RECORDED DATA
▶
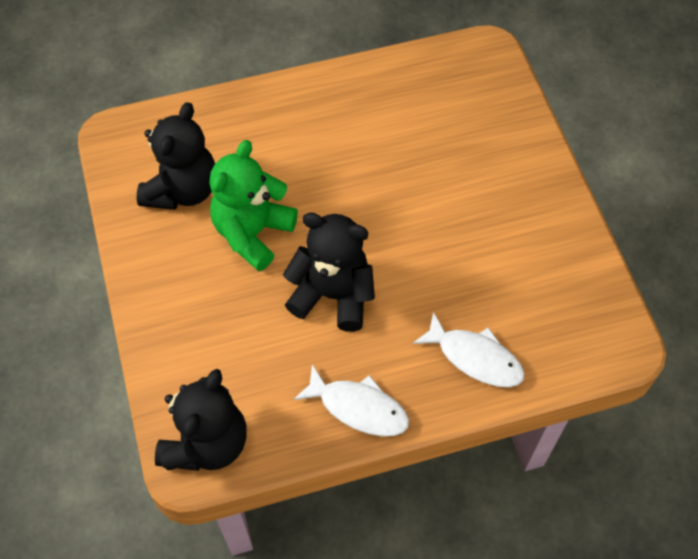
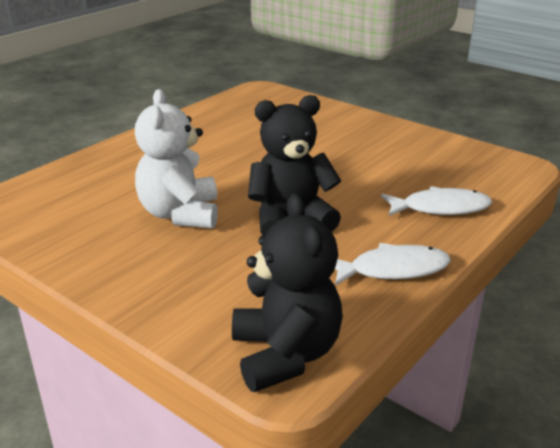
camera: 35 degrees left, 30 degrees down
(182, 190) = (86, 214): black teddy bear -> none
(253, 233) = (180, 214): green teddy bear -> white teddy bear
◀
TASK ITEM
From the data, collect all lines where the string "teddy" appears.

WRITTEN RESPONSE
(182, 190) = (86, 214): black teddy bear -> none
(253, 233) = (180, 214): green teddy bear -> white teddy bear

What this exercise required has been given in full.